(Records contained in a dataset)
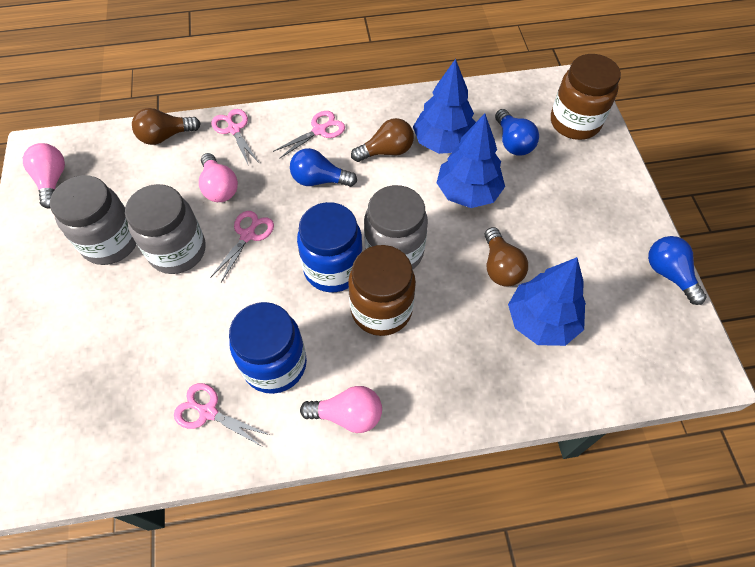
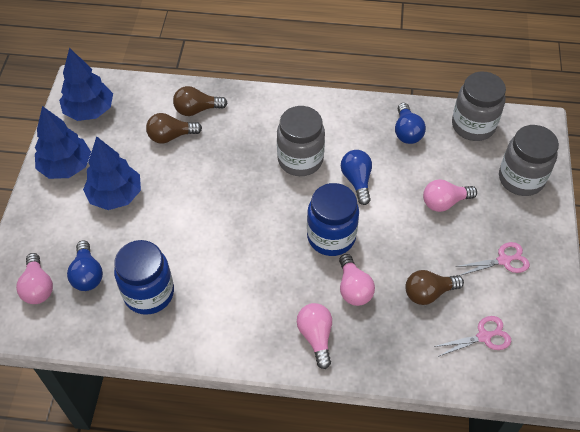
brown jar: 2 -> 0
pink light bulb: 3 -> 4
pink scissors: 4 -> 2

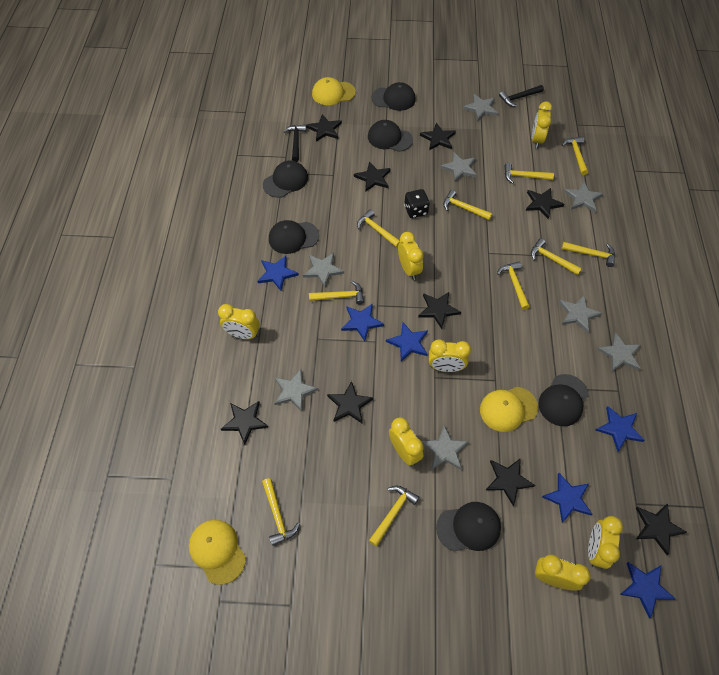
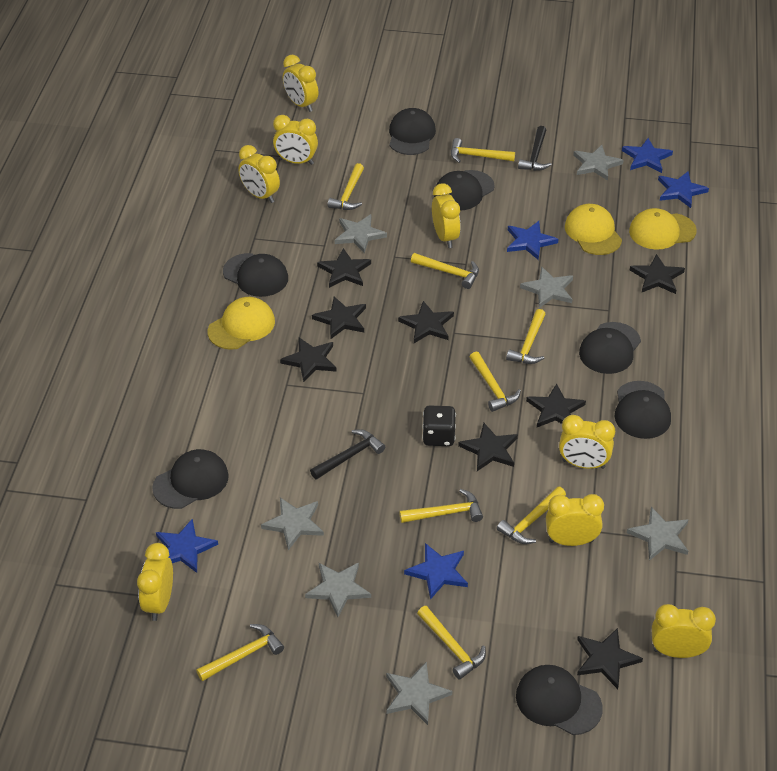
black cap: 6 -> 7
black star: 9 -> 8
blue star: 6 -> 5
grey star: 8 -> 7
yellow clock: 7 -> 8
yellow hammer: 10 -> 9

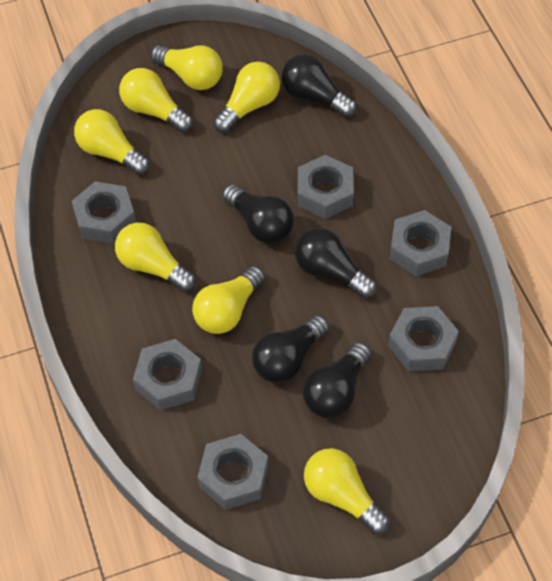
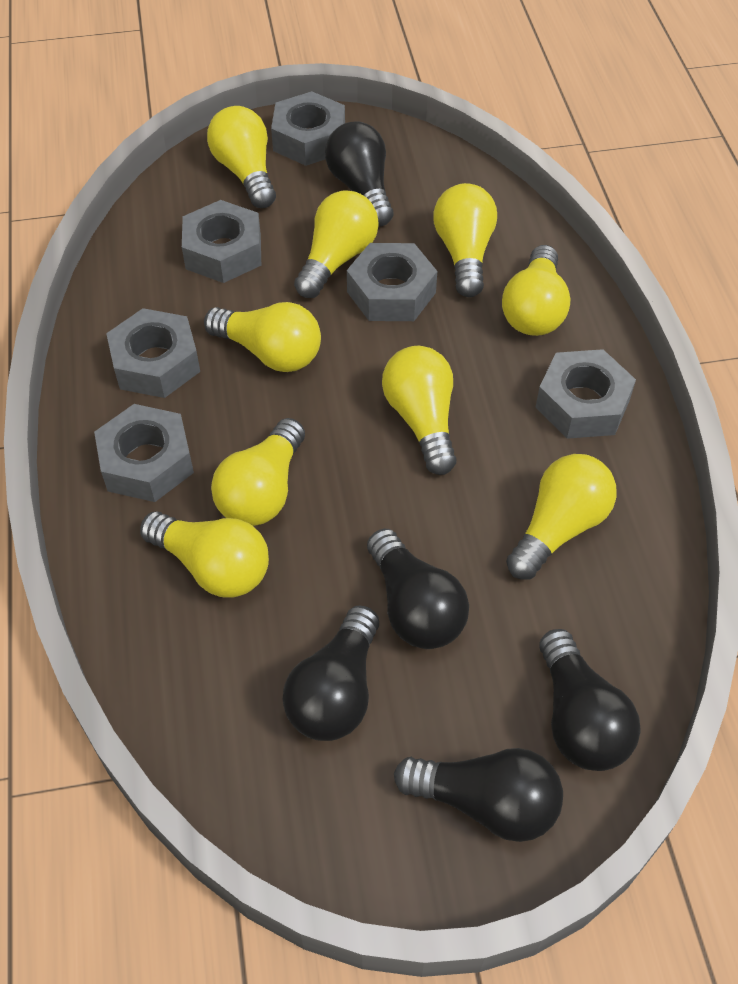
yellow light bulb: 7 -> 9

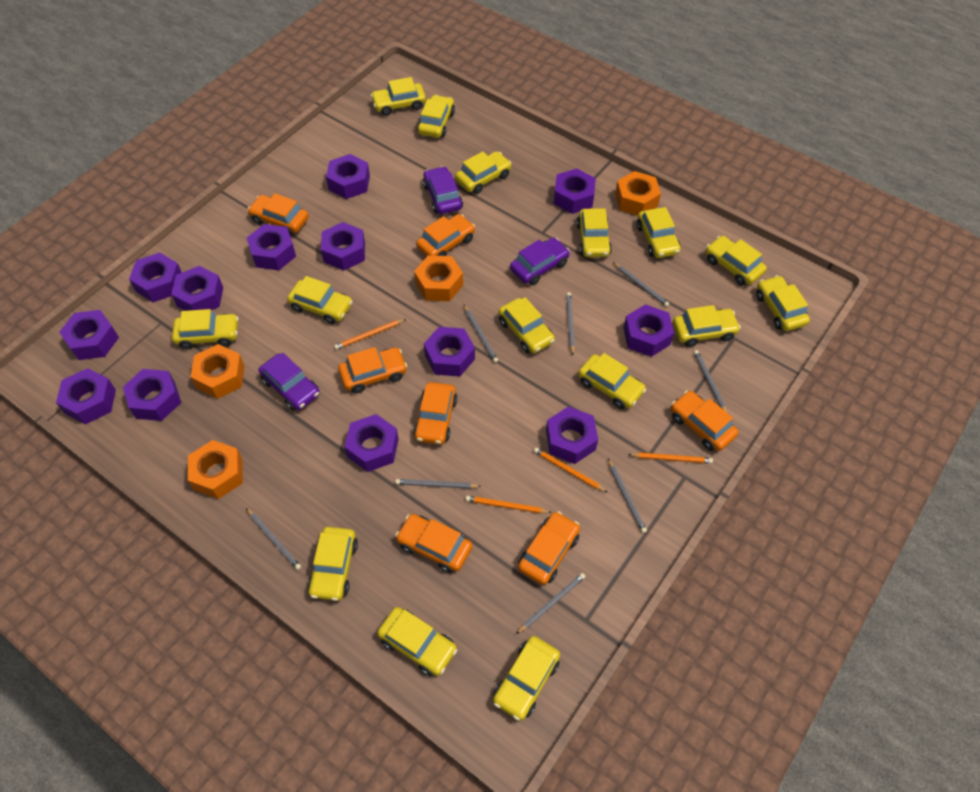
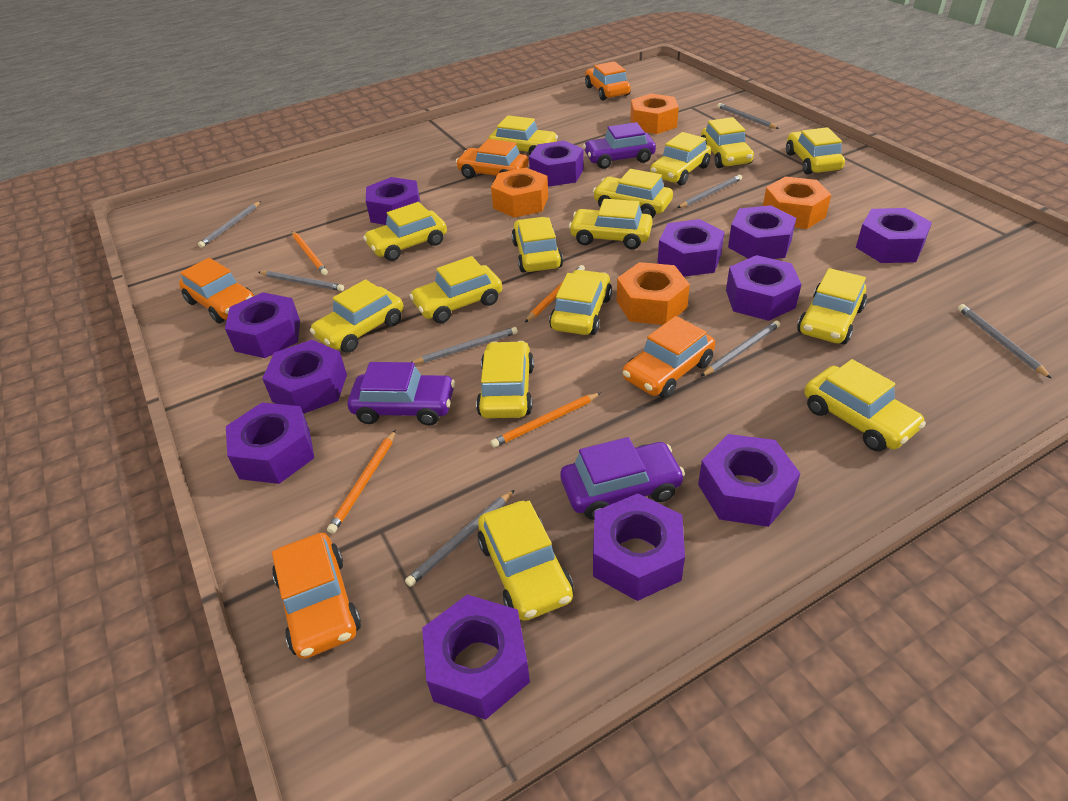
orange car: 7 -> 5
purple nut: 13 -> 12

REQUIRED WORK
Pictures are to be left out; repeat all the remaining data exactly.

FINISHED TASK
brown jar: 2 -> 0
pink light bulb: 3 -> 4
pink scissors: 4 -> 2

black cap: 6 -> 7
black star: 9 -> 8
blue star: 6 -> 5
grey star: 8 -> 7
yellow clock: 7 -> 8
yellow hammer: 10 -> 9

yellow light bulb: 7 -> 9

orange car: 7 -> 5
purple nut: 13 -> 12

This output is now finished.